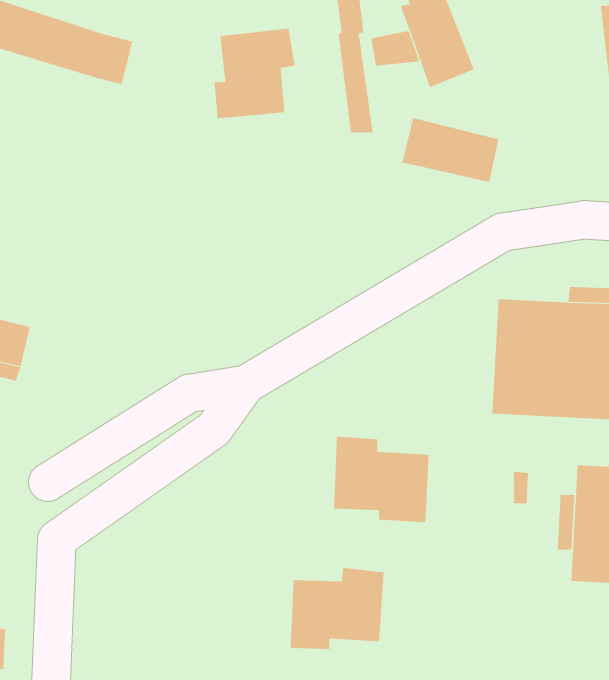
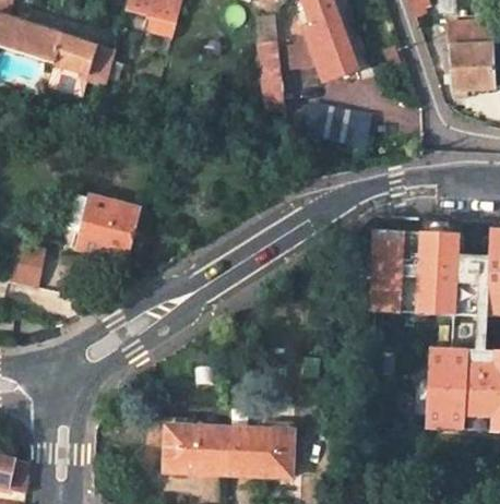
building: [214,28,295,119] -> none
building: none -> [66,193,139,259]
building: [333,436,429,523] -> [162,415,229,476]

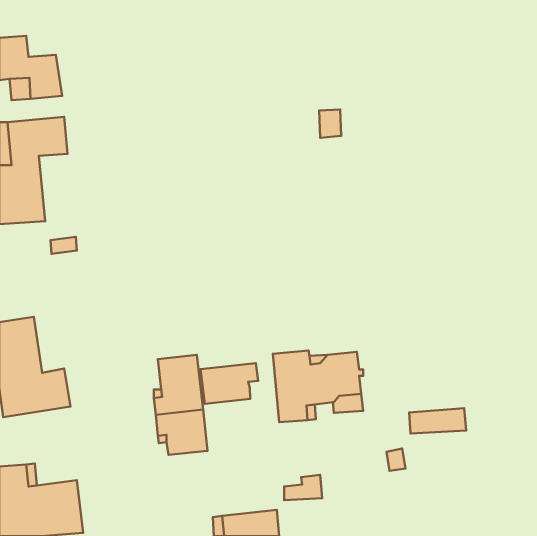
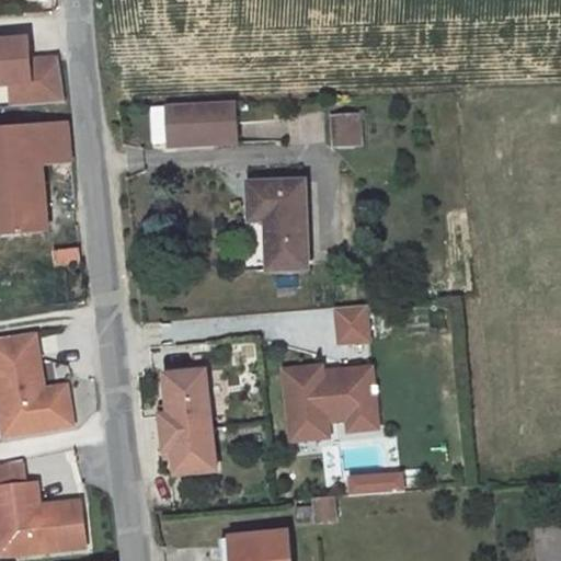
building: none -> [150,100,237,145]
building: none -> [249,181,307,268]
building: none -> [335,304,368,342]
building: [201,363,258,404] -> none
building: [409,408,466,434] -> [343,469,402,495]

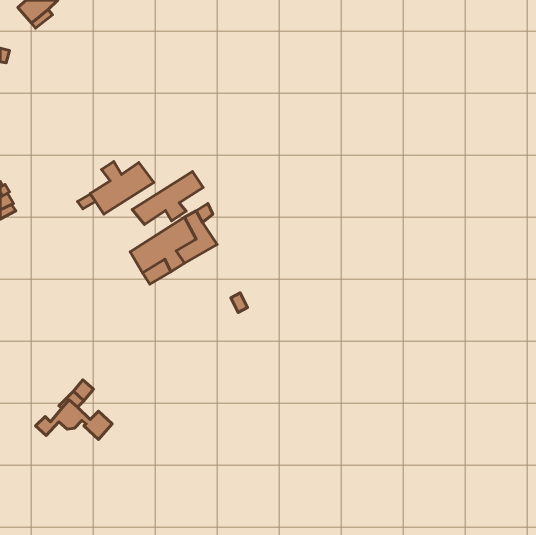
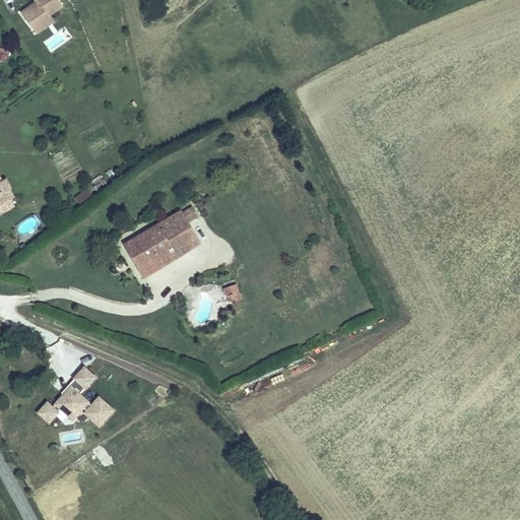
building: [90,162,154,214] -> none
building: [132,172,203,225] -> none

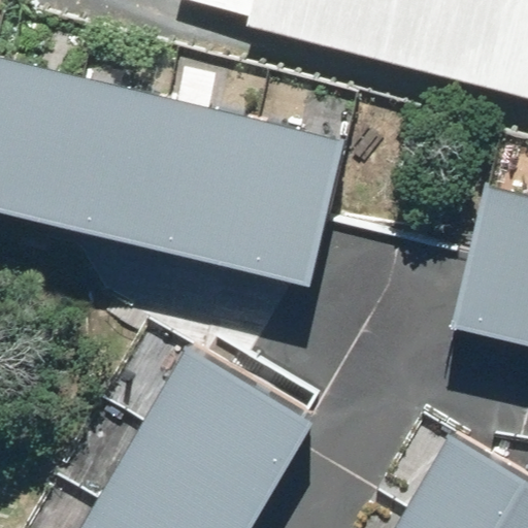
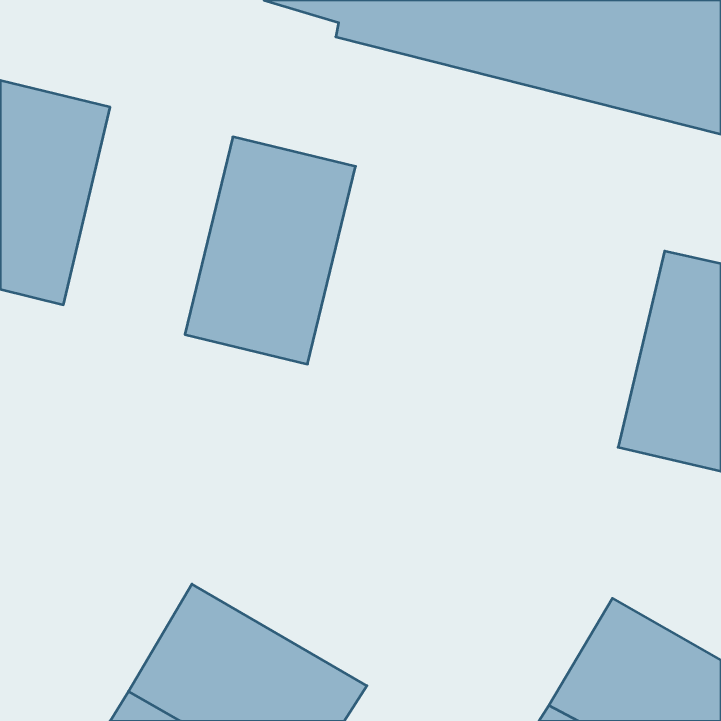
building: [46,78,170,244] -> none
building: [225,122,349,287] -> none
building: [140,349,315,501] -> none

DIRECTIVE: For each line above that contains "none", make a copy.

RESULT:
building: [214,28,295,119] -> none
building: none -> [66,193,139,259]
building: none -> [150,100,237,145]
building: none -> [249,181,307,268]
building: none -> [335,304,368,342]
building: [201,363,258,404] -> none
building: [90,162,154,214] -> none
building: [132,172,203,225] -> none
building: [46,78,170,244] -> none
building: [225,122,349,287] -> none
building: [140,349,315,501] -> none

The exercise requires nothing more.